Only the lines from the one with "C1: 22nF (0V, 5V) -> 220nF (0V, 5V)" to the end of the records are wanted, each repeated exactly, both ends included.

━━━ Available data ━━━

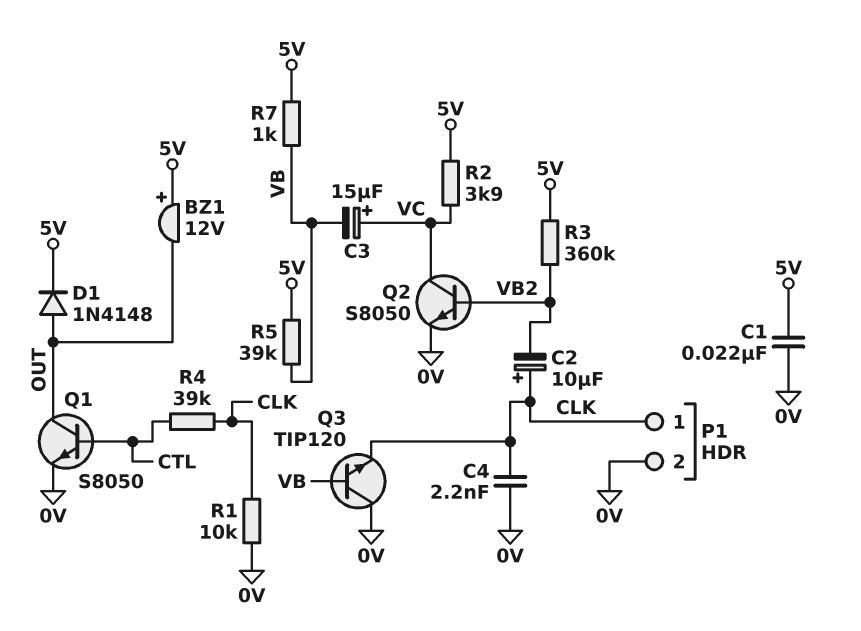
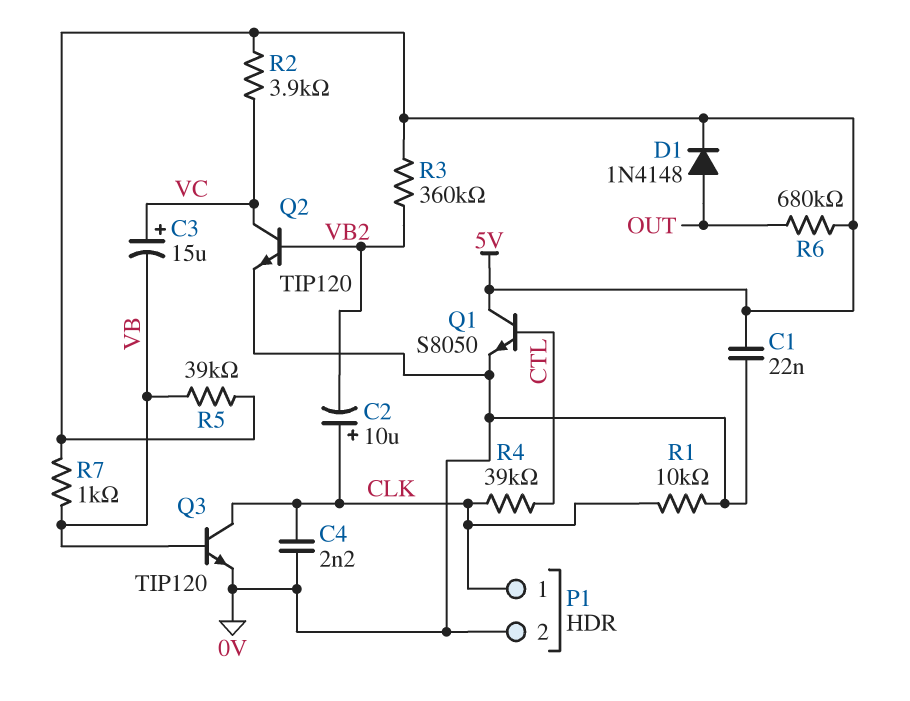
BZ1: buzzer 12V (plus 5V, minus OUT) -> none
Q1: NPN S8050 (B CTL, C OUT, E 0V) -> NPN S8050 (B CTL, C 5V, E 0V)
Q2: NPN S8050 (B VB2, C VC, E 0V) -> NPN TIP120 (B VB2, C VC, E 0V)
Q3: NPN TIP120 (B VB, C 0V, E CLK) -> NPN TIP120 (B VB, C CLK, E 0V)
R6: none -> 680k (5V, OUT)

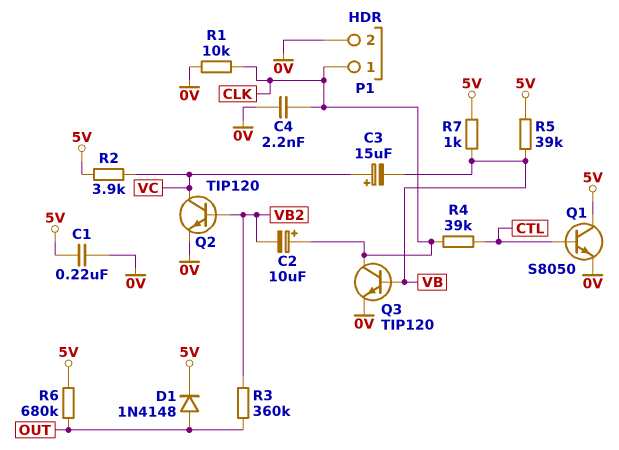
C1: 22nF (0V, 5V) -> 220nF (0V, 5V)
R3: 360k (5V, VB2) -> 360k (OUT, VB2)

━━━

* [Response area]
C1: 22nF (0V, 5V) -> 220nF (0V, 5V)
R3: 360k (5V, VB2) -> 360k (OUT, VB2)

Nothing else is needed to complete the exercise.